### Instructions to follow
In the records below, the lines between the one holding "(432, 87) = (211, 351): none -> orange carrot" and the one holding "(671, 207) = (157, 319): red", inclusive, are to be transcribed exactly; no pictures are to be included.

Scene comparison data

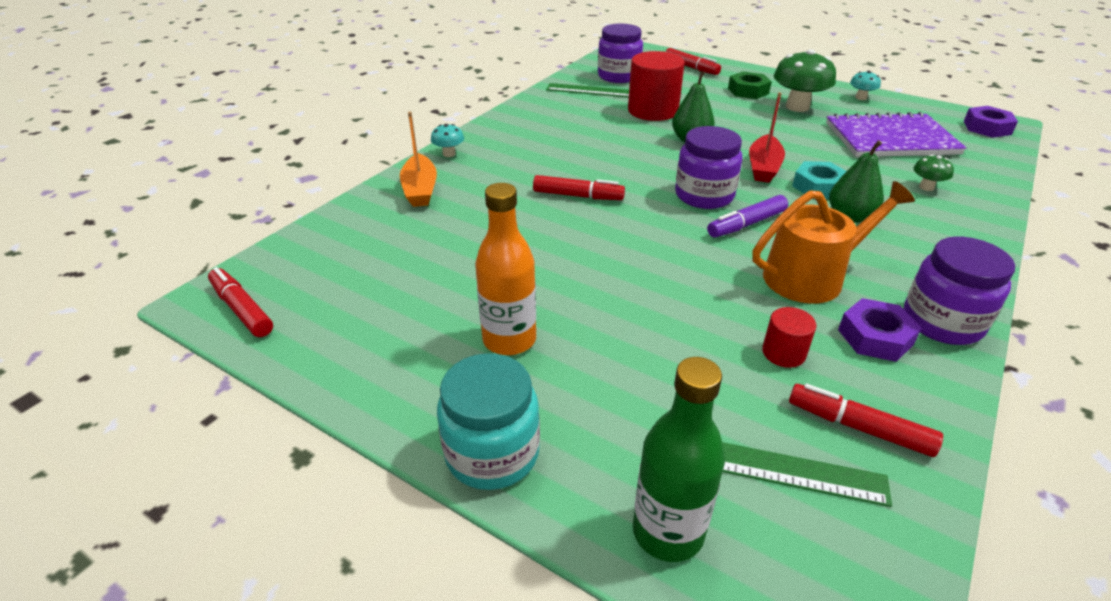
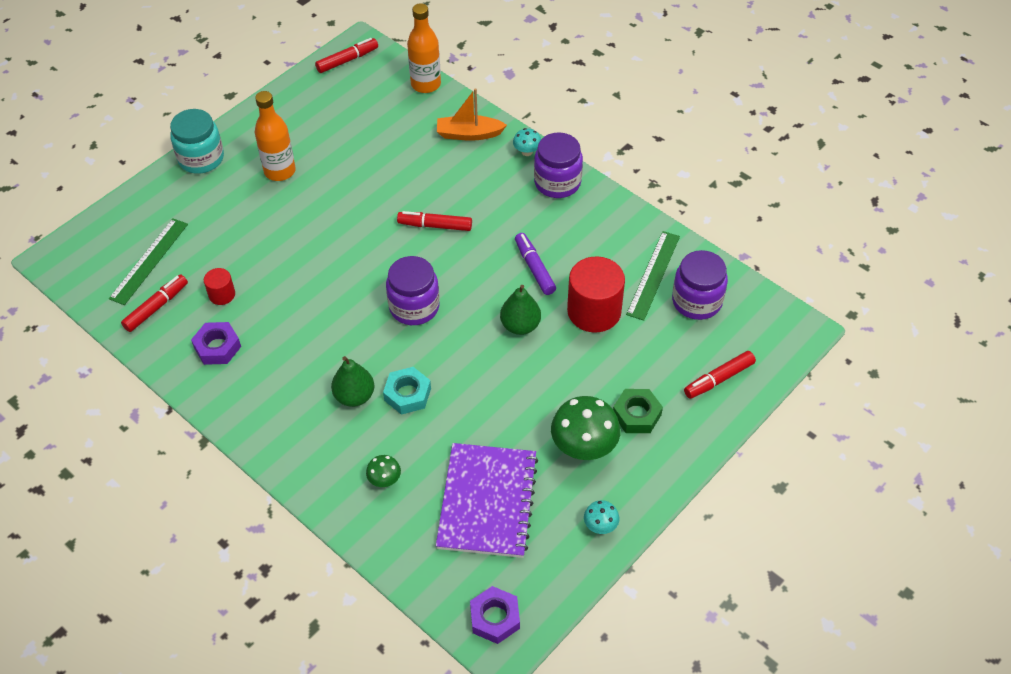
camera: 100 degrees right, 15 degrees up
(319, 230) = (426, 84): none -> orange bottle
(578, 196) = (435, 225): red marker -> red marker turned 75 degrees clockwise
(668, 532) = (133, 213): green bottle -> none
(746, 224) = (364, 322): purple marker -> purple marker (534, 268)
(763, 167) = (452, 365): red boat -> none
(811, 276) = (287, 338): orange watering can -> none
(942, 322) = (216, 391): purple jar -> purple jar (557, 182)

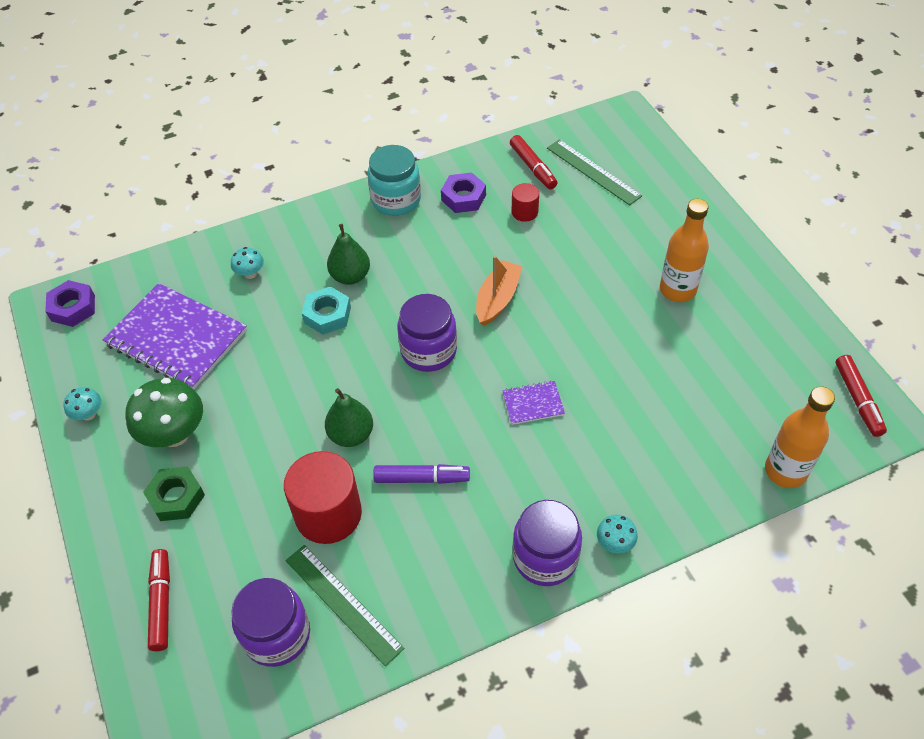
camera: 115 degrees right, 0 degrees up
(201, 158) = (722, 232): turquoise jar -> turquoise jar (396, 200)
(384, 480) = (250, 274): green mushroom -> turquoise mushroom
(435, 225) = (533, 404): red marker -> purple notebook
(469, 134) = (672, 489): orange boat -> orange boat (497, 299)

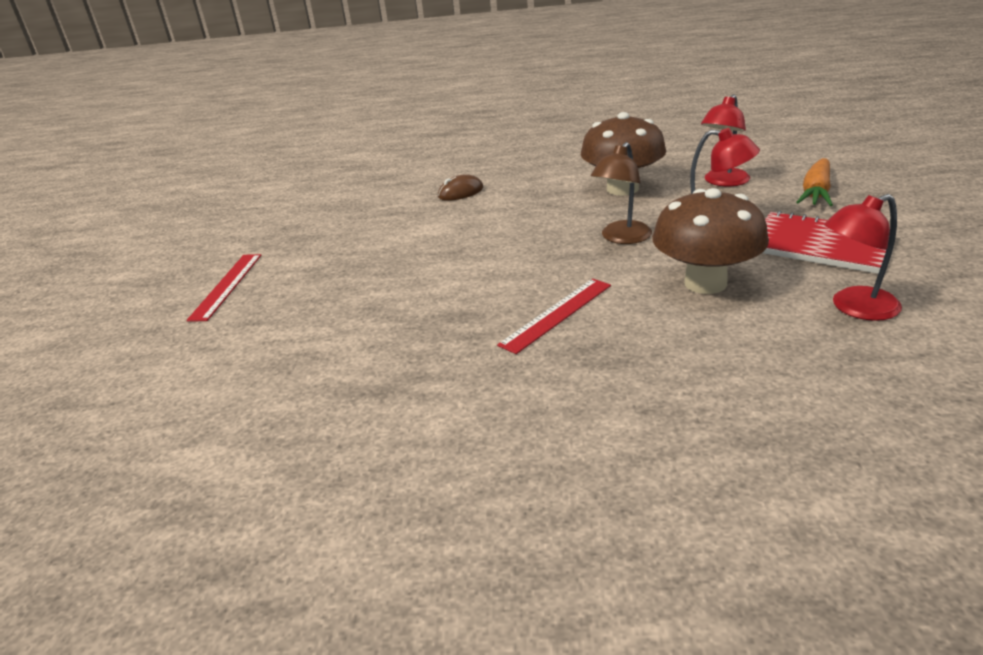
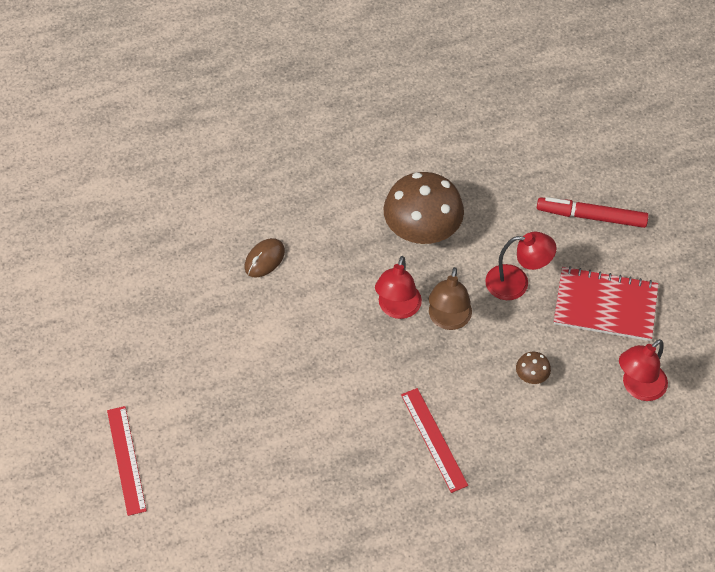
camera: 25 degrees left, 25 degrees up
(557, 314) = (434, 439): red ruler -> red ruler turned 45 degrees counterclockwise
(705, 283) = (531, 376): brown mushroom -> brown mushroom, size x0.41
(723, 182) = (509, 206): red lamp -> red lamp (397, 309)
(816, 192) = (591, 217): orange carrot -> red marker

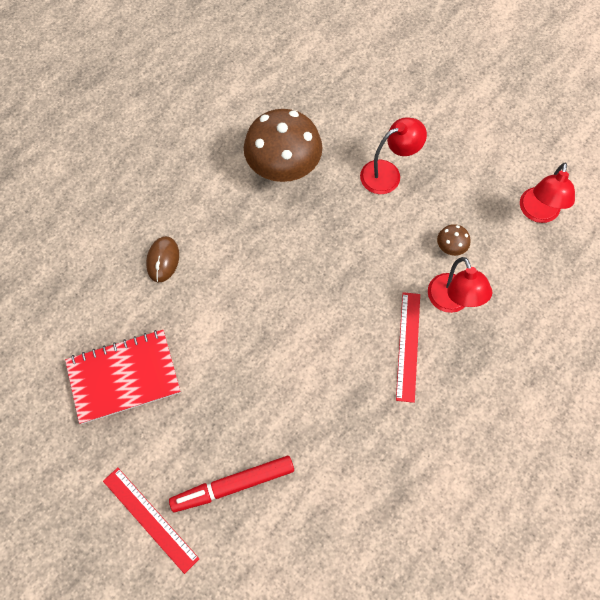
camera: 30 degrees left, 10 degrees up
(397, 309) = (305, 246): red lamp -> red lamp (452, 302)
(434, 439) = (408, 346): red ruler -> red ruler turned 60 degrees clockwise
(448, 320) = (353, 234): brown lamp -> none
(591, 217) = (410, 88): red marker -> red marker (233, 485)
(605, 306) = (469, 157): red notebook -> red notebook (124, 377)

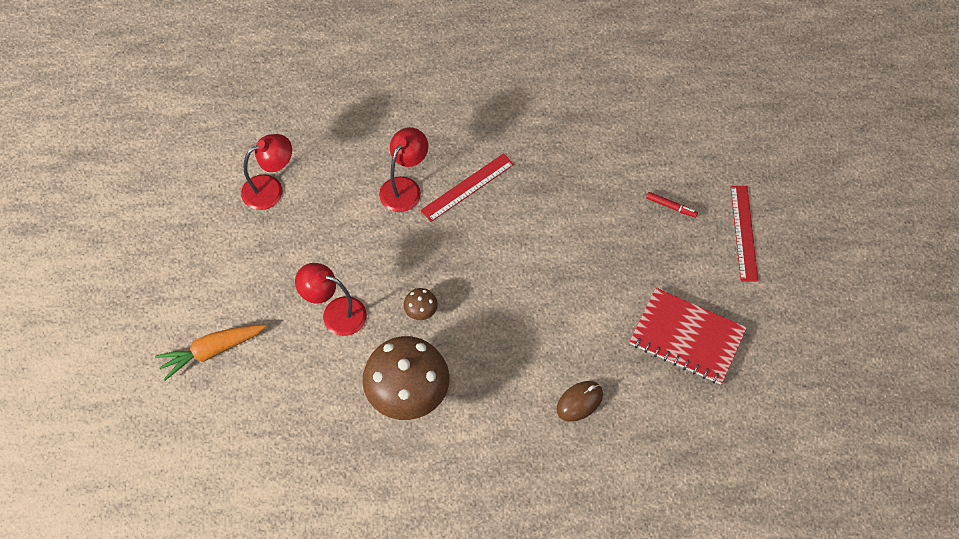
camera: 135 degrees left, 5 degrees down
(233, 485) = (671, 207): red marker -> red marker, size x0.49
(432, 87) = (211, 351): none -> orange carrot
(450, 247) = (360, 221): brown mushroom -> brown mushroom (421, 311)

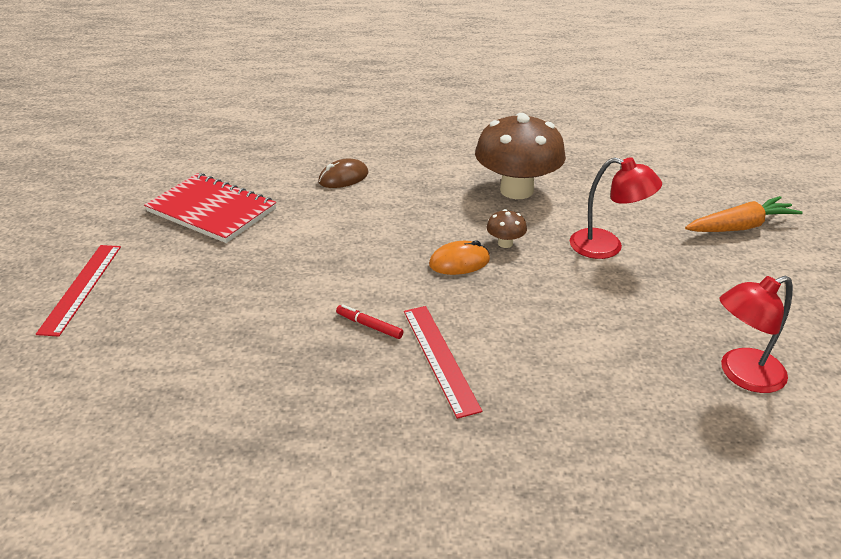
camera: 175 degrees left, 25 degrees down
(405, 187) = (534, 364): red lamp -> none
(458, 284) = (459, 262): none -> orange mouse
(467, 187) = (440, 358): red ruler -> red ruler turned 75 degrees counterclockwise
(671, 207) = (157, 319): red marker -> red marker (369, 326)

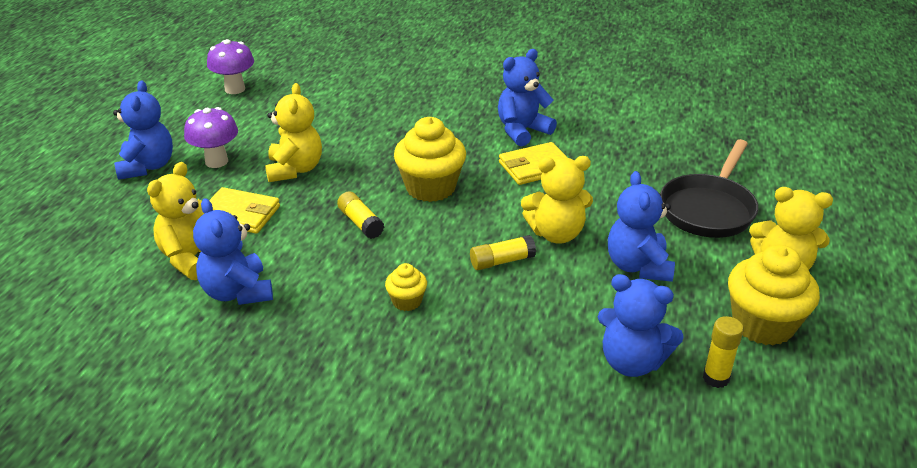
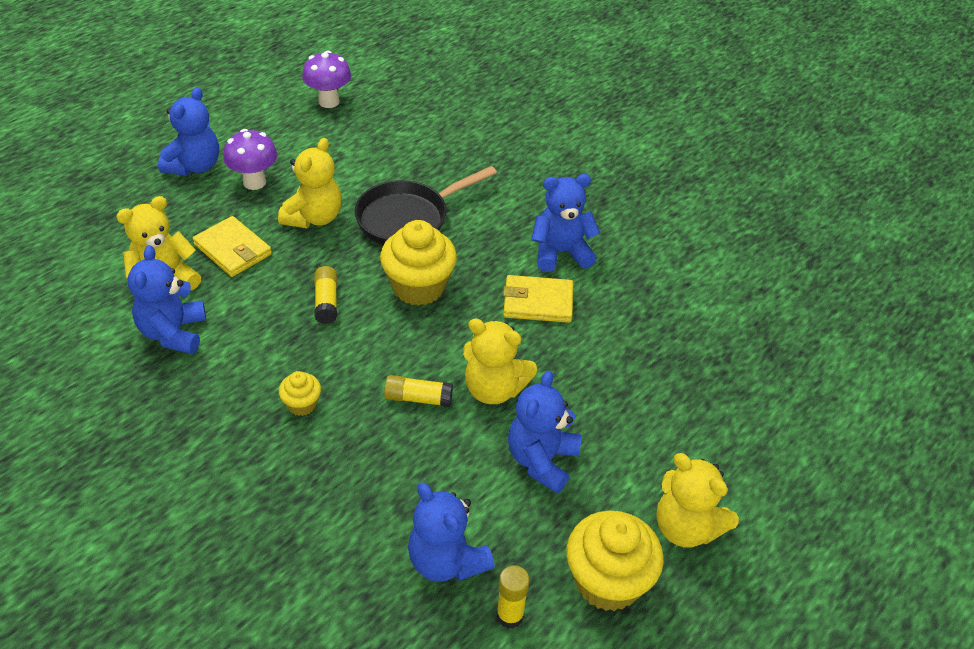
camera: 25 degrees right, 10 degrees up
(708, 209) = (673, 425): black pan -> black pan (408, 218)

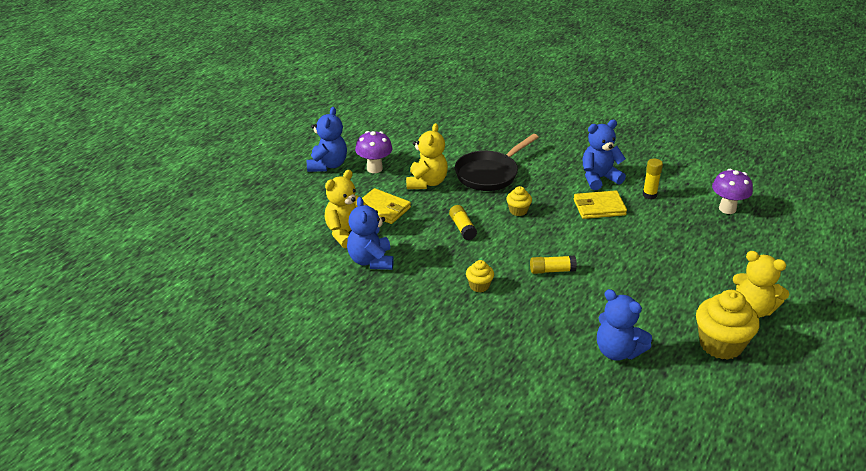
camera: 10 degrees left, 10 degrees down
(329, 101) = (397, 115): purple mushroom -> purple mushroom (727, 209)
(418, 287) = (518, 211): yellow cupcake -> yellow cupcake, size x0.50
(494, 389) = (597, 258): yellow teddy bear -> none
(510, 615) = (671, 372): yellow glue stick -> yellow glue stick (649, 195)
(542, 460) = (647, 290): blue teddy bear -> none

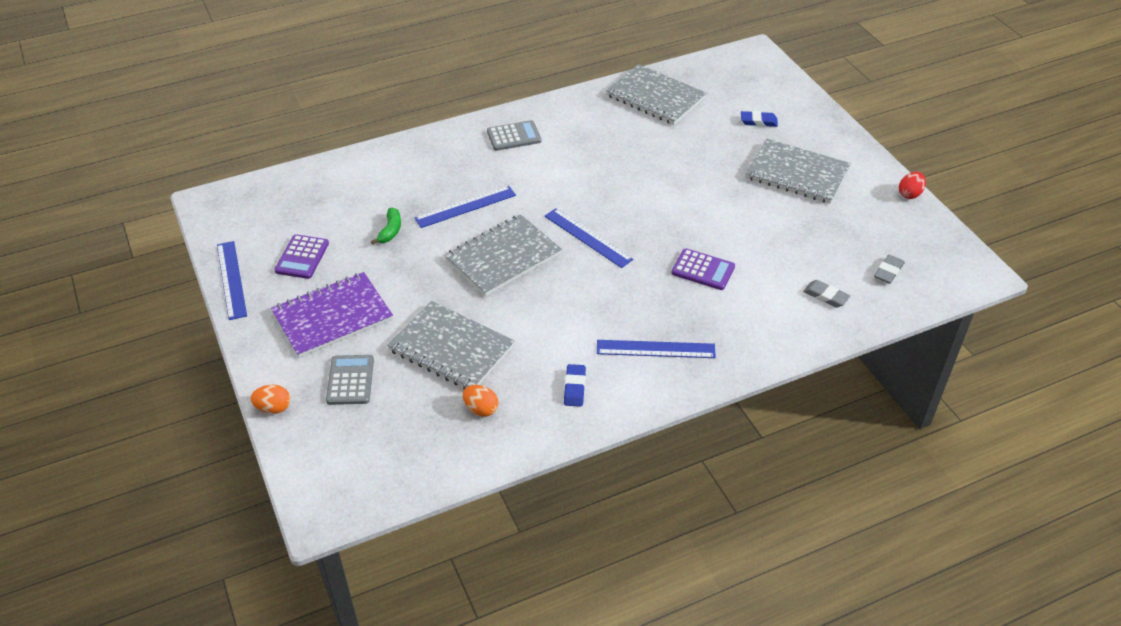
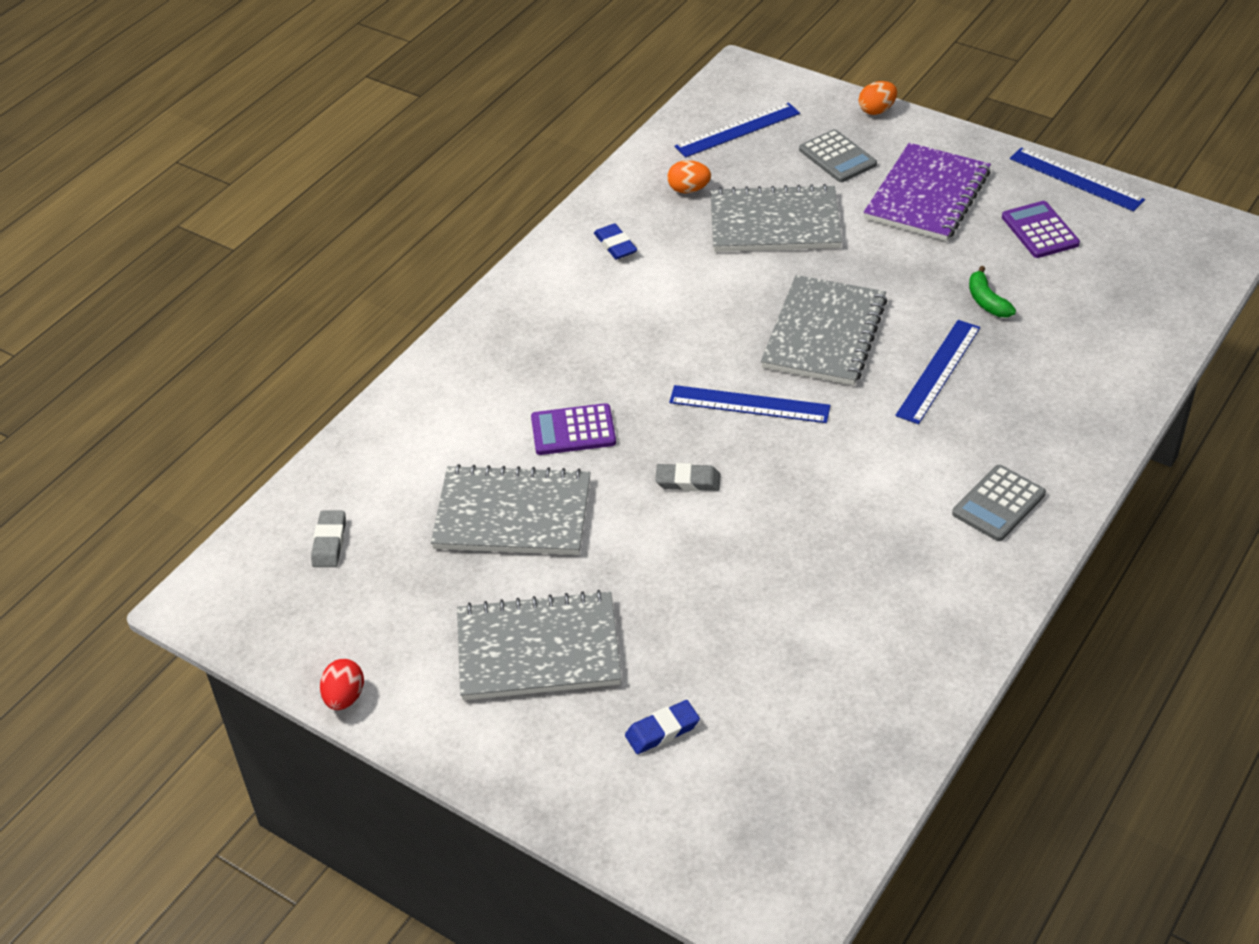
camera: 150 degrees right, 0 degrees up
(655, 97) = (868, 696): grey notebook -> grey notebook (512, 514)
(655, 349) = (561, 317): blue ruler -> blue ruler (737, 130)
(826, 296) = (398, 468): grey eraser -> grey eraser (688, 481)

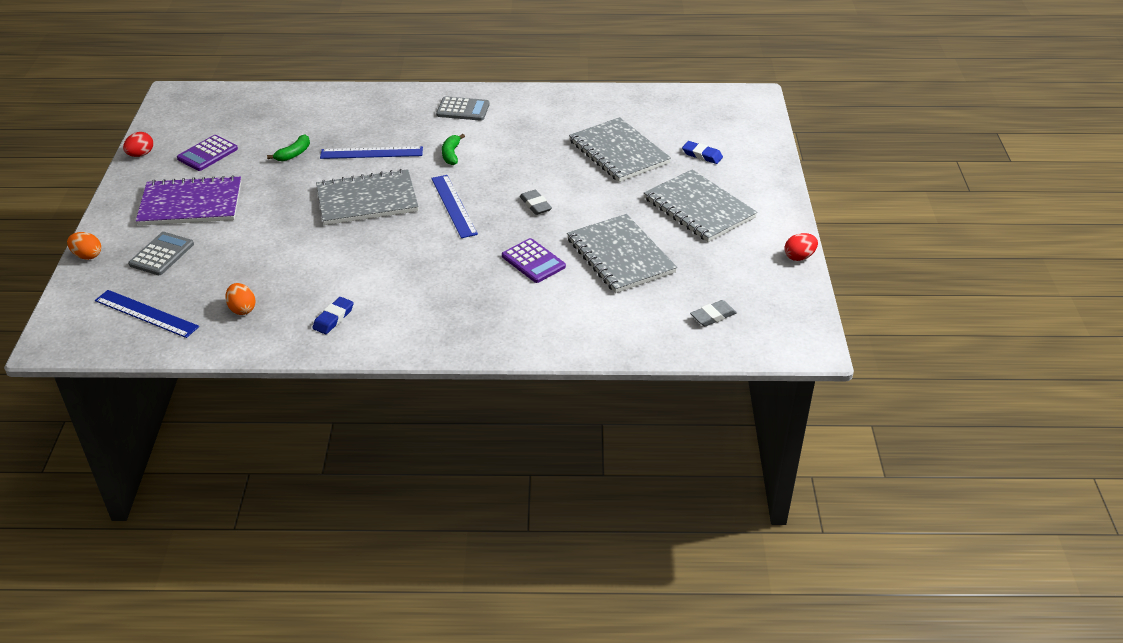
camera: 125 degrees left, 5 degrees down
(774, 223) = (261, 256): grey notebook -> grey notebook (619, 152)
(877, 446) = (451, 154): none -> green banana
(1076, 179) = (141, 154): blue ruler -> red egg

### Response
(432, 87) = (211, 351): none -> orange carrot
(450, 247) = (360, 221): brown mushroom -> brown mushroom (421, 311)

camera: 175 degrees left, 25 degrees down
(405, 187) = (534, 364): red lamp -> none
(458, 284) = (459, 262): none -> orange mouse
(467, 187) = (440, 358): red ruler -> red ruler turned 75 degrees counterclockwise
(671, 207) = (157, 319): red marker -> red marker (369, 326)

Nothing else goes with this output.